• [Activity] Output a verbatim copy of the data, cut off after the line that contains "V3: AC 2V (+5V, GND)".

[Opening Extracted information section]

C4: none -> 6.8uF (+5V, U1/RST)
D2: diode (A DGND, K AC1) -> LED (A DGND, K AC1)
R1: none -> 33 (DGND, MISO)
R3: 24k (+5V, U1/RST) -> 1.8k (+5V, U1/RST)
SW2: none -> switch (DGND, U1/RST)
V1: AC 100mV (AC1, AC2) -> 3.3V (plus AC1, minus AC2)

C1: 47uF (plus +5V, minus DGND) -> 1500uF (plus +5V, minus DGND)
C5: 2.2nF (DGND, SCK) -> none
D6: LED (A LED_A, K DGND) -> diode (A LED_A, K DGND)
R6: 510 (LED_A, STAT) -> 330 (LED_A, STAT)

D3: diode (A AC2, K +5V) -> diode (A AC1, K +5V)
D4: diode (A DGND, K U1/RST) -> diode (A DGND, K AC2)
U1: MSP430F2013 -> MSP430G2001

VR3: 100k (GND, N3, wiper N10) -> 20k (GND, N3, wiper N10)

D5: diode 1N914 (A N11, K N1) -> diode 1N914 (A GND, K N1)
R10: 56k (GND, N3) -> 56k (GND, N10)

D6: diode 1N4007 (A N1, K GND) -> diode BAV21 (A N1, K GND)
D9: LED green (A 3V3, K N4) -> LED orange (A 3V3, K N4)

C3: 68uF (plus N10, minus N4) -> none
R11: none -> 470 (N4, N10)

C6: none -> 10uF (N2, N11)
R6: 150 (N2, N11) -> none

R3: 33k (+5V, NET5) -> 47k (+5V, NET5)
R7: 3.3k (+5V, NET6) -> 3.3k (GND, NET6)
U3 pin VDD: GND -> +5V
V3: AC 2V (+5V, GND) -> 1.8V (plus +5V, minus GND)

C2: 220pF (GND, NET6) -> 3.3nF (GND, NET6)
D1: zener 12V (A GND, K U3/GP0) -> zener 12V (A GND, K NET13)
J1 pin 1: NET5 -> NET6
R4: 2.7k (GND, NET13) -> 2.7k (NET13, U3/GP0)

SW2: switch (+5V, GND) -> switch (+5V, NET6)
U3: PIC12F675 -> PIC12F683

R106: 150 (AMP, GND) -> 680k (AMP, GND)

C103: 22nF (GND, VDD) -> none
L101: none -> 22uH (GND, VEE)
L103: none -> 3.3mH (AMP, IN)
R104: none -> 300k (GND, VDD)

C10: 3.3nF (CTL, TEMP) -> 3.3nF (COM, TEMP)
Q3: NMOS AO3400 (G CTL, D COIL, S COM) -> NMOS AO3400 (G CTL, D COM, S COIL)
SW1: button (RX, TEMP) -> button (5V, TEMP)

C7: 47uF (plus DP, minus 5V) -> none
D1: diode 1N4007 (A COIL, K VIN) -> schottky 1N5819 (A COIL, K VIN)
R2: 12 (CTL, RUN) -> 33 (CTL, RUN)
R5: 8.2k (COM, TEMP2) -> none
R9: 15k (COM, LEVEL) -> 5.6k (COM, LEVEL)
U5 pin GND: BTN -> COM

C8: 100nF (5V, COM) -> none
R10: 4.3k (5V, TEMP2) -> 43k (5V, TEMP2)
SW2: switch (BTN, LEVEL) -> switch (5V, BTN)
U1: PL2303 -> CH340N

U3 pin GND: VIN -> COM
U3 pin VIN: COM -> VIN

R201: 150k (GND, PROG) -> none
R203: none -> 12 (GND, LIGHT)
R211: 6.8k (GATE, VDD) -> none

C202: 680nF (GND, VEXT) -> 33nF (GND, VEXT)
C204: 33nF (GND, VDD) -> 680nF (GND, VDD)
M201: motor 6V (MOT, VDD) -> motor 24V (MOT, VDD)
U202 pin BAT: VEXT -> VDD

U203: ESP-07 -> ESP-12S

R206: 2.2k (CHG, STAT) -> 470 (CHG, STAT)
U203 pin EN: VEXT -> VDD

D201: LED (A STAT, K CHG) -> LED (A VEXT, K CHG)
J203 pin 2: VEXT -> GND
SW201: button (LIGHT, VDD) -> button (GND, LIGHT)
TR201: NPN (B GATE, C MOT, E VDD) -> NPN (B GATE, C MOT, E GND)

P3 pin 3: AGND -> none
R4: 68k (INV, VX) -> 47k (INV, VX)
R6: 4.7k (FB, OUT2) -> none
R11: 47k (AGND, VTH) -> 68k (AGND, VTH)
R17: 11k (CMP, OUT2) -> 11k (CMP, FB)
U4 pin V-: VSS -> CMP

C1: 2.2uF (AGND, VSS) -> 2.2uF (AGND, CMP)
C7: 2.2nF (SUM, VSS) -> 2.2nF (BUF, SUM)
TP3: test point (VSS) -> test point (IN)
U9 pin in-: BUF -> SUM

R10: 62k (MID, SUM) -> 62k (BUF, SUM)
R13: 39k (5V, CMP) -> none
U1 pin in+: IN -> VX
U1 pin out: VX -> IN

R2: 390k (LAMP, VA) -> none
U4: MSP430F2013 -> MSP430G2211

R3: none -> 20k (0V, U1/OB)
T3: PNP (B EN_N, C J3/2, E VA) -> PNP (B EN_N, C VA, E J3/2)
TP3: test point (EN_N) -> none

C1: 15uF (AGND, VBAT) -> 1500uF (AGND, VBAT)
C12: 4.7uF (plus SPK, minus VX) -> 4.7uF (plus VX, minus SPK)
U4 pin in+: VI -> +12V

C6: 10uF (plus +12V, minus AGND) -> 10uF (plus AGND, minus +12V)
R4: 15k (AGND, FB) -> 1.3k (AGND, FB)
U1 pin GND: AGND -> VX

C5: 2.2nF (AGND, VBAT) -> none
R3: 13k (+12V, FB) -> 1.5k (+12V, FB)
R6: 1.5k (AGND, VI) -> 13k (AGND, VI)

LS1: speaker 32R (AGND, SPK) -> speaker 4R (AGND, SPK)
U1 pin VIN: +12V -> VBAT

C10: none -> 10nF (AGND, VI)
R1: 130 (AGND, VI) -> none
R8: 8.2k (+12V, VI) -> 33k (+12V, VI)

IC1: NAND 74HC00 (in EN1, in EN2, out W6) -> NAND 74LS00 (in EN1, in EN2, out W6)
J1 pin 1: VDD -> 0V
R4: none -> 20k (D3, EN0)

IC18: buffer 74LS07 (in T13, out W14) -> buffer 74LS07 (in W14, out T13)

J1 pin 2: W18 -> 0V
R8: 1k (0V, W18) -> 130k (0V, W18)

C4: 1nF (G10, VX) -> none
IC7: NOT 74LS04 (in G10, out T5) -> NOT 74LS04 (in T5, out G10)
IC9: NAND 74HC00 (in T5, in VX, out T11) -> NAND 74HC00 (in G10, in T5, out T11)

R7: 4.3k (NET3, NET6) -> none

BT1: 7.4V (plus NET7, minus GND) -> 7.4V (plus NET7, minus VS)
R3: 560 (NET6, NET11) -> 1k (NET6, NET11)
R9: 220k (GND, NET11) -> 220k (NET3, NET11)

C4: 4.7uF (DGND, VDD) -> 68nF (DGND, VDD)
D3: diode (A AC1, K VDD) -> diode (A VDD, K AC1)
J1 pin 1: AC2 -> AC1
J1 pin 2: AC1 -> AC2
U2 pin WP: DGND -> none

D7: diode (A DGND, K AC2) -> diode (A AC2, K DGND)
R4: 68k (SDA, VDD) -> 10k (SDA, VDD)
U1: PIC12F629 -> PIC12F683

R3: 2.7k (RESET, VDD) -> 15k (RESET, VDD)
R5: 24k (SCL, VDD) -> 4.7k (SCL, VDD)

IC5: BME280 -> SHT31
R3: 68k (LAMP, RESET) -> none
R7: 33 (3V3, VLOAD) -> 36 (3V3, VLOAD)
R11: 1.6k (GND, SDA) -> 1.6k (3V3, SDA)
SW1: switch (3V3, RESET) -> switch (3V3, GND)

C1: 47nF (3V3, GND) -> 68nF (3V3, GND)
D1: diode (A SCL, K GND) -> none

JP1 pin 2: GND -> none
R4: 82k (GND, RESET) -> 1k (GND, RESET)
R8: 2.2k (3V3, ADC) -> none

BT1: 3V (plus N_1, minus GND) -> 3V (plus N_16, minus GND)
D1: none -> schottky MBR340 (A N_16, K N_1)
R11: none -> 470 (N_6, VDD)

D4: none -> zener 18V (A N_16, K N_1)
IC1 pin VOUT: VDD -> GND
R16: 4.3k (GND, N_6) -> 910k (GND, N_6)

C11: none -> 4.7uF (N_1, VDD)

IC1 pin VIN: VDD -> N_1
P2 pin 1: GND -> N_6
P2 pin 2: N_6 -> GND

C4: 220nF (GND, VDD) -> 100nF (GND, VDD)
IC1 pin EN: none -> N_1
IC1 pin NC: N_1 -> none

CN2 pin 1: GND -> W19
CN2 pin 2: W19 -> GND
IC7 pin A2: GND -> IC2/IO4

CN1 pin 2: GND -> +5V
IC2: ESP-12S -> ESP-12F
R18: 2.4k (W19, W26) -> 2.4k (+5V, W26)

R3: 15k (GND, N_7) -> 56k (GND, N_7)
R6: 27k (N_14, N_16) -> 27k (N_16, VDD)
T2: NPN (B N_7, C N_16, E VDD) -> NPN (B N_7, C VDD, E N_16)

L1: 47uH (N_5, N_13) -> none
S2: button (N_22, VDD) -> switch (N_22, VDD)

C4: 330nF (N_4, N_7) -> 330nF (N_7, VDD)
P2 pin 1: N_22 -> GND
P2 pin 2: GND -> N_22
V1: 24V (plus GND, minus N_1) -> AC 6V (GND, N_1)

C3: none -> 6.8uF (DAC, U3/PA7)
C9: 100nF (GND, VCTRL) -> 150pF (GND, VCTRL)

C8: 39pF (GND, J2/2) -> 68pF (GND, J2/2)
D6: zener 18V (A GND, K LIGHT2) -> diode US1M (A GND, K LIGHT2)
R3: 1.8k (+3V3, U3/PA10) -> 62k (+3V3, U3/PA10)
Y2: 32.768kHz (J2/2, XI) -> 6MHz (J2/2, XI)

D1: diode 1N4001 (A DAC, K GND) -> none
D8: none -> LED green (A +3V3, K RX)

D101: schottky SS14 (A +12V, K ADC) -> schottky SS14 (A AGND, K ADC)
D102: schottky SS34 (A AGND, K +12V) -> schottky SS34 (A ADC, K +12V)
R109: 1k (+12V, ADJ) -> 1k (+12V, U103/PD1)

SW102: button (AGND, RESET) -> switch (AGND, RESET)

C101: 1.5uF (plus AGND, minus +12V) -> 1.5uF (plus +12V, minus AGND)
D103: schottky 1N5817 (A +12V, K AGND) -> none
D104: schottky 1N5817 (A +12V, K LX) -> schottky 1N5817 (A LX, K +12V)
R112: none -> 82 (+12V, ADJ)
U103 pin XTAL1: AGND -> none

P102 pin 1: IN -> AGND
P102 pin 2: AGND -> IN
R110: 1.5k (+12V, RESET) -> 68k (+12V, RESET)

[Closing Extracted information section]

• [Reply to the task]
C4: none -> 6.8uF (+5V, U1/RST)
D2: diode (A DGND, K AC1) -> LED (A DGND, K AC1)
R1: none -> 33 (DGND, MISO)
R3: 24k (+5V, U1/RST) -> 1.8k (+5V, U1/RST)
SW2: none -> switch (DGND, U1/RST)
V1: AC 100mV (AC1, AC2) -> 3.3V (plus AC1, minus AC2)

C1: 47uF (plus +5V, minus DGND) -> 1500uF (plus +5V, minus DGND)
C5: 2.2nF (DGND, SCK) -> none
D6: LED (A LED_A, K DGND) -> diode (A LED_A, K DGND)
R6: 510 (LED_A, STAT) -> 330 (LED_A, STAT)

D3: diode (A AC2, K +5V) -> diode (A AC1, K +5V)
D4: diode (A DGND, K U1/RST) -> diode (A DGND, K AC2)
U1: MSP430F2013 -> MSP430G2001

VR3: 100k (GND, N3, wiper N10) -> 20k (GND, N3, wiper N10)

D5: diode 1N914 (A N11, K N1) -> diode 1N914 (A GND, K N1)
R10: 56k (GND, N3) -> 56k (GND, N10)

D6: diode 1N4007 (A N1, K GND) -> diode BAV21 (A N1, K GND)
D9: LED green (A 3V3, K N4) -> LED orange (A 3V3, K N4)

C3: 68uF (plus N10, minus N4) -> none
R11: none -> 470 (N4, N10)

C6: none -> 10uF (N2, N11)
R6: 150 (N2, N11) -> none

R3: 33k (+5V, NET5) -> 47k (+5V, NET5)
R7: 3.3k (+5V, NET6) -> 3.3k (GND, NET6)
U3 pin VDD: GND -> +5V
V3: AC 2V (+5V, GND) -> 1.8V (plus +5V, minus GND)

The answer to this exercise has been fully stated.